How to complete this task
In the records below, which lines include "orange"? Copy them.

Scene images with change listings
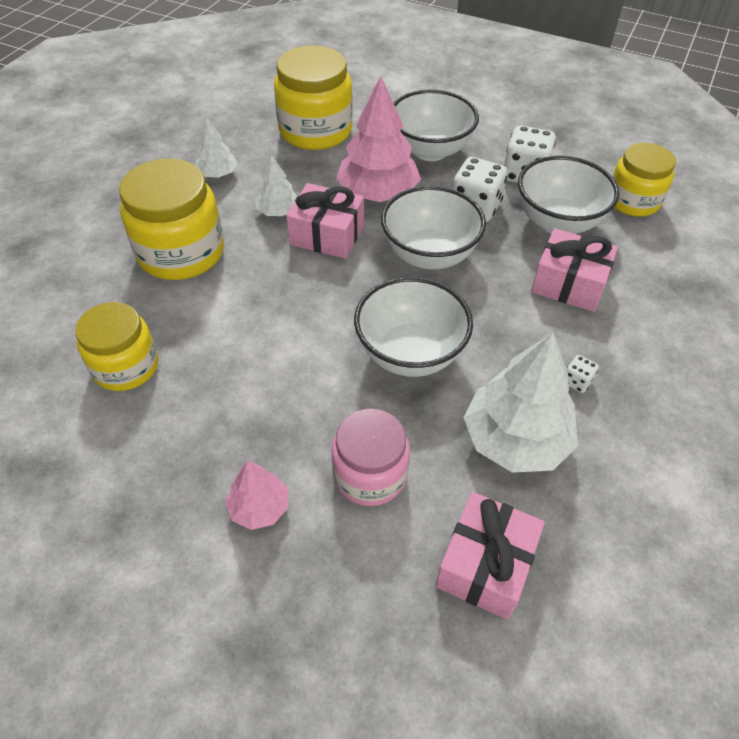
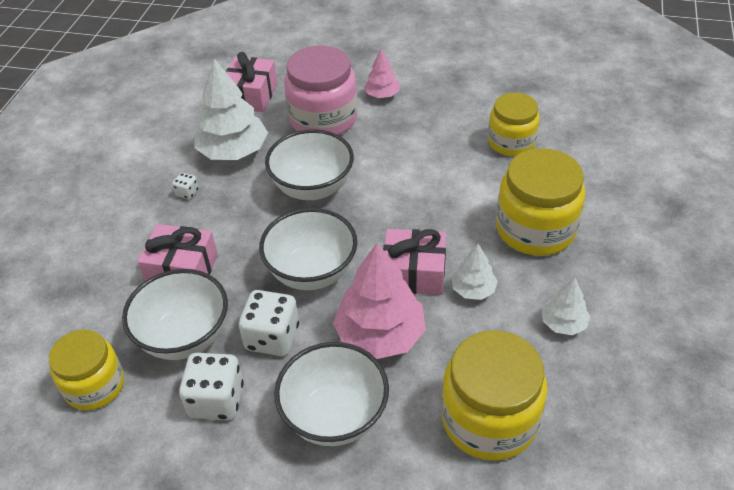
camera: 170 degrees right, 5 degrees down
(370, 474) = (323, 119): pink jar -> pink jar, size x1.50

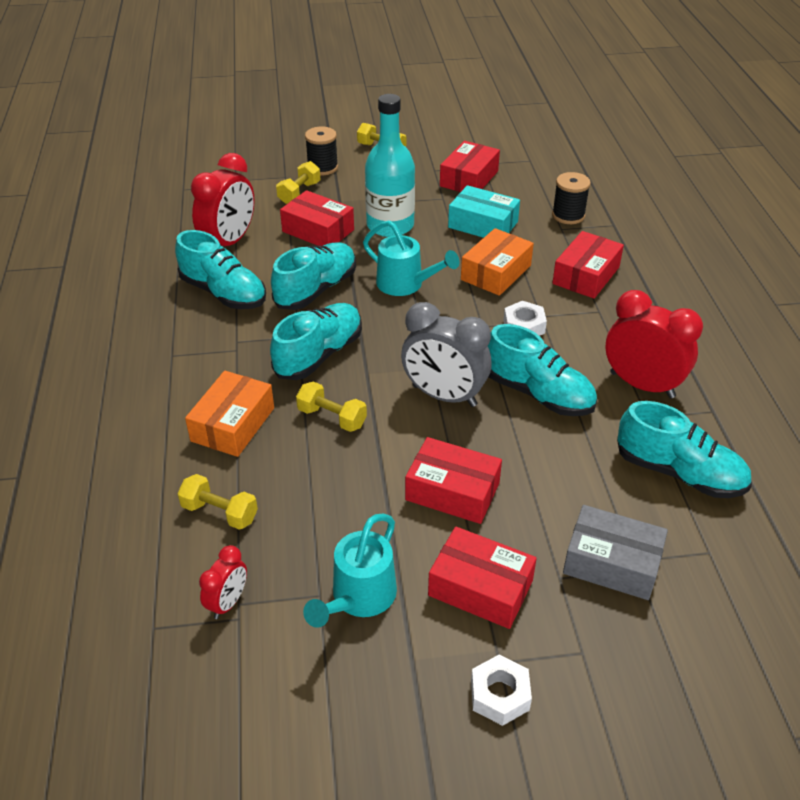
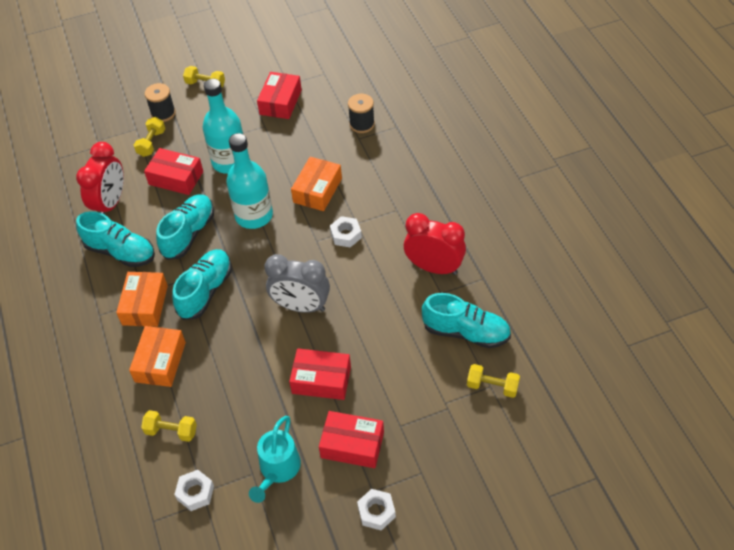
camera: 10 degrees left, 10 degrees up
(228, 602) = (195, 493): red clock -> white nut
(234, 355) = (145, 305): none -> orange box
(332, 417) = (228, 341): yellow dumbbell -> yellow dumbbell (492, 386)
(406, 285) = (254, 215): turquoise watering can -> turquoise bottle
(483, 224) = (299, 146): turquoise box -> none
(538, 394) = (365, 290): turquoise shoe -> none
(586, 275) = (383, 179): red box -> none
(612, 563) = (431, 408): grey box -> none

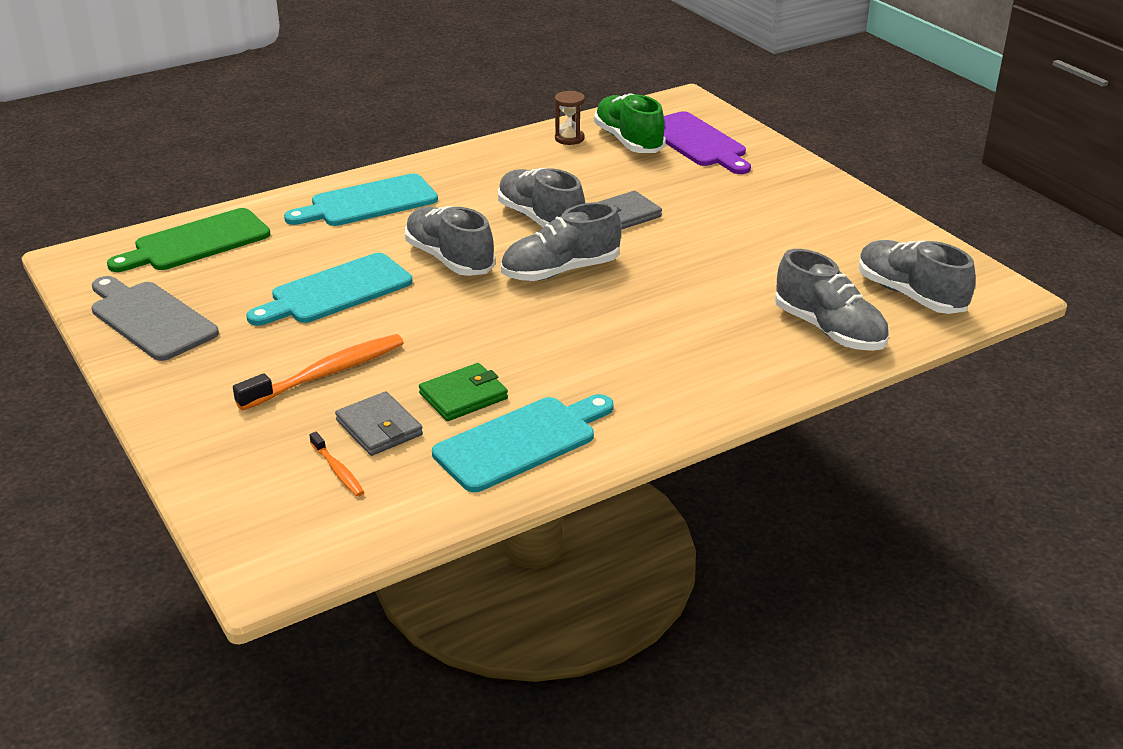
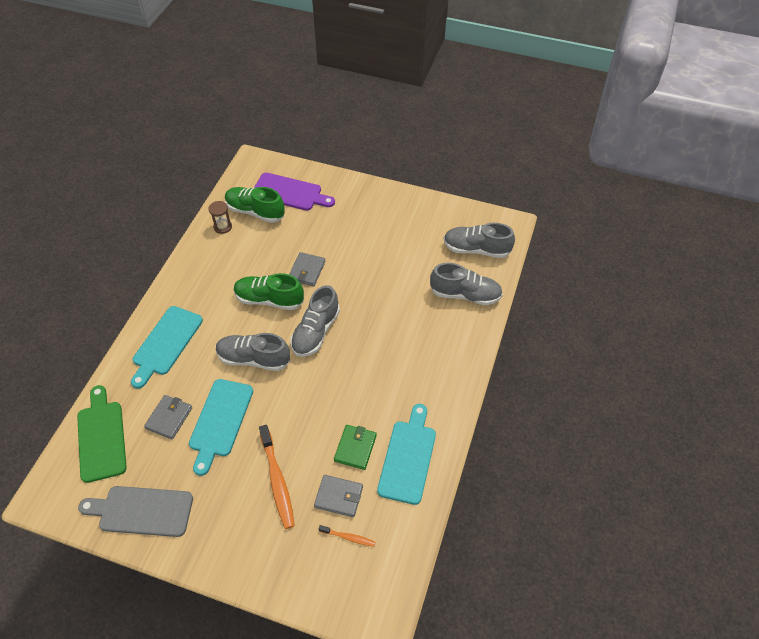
camera: 40 degrees left, 20 degrees up
(196, 242) = (101, 437): green cutting board -> green cutting board turned 150 degrees clockwise
(285, 261) = (169, 418): none -> grey wallet
(327, 374) = (277, 481): orange toothbrush -> orange toothbrush turned 150 degrees clockwise
(540, 219) = (269, 300): grey shoe -> green shoe

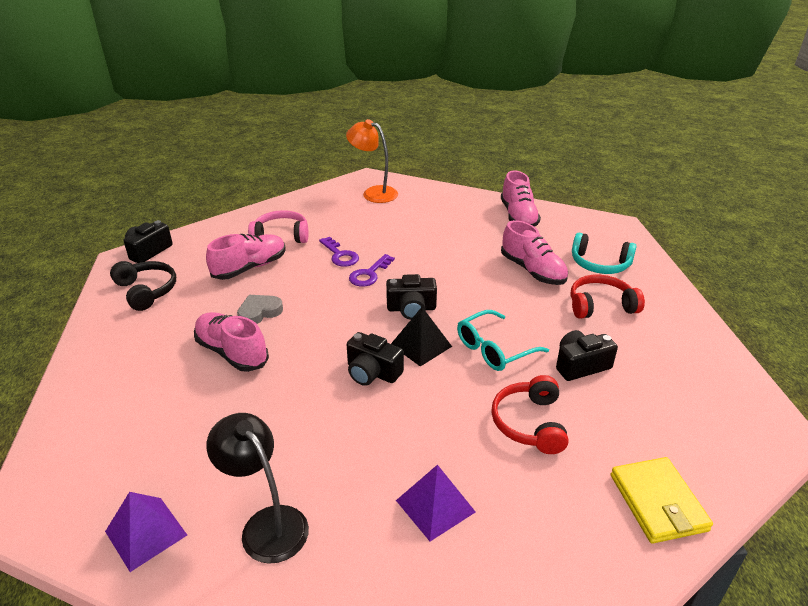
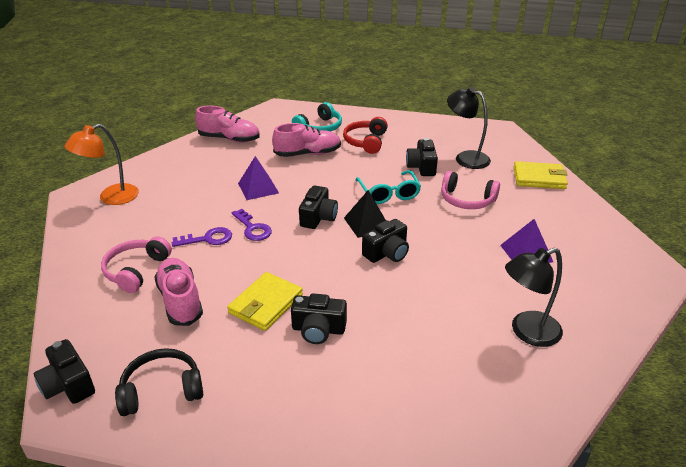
camera: 70 degrees left, 0 degrees up
(146, 533) = (524, 403): purple pyramid -> purple pyramid (258, 188)
(232, 352) = (318, 329): pink shoe -> black camera
(259, 312) = (266, 304): grey heart -> yellow wallet
(530, 423) = (467, 200): red headphones -> pink headphones
(644, 405) = (465, 158): none -> black lamp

Finished task
(234, 355) = (145, 305): none -> orange box
(327, 374) = (277, 481): orange toothbrush -> orange toothbrush turned 150 degrees clockwise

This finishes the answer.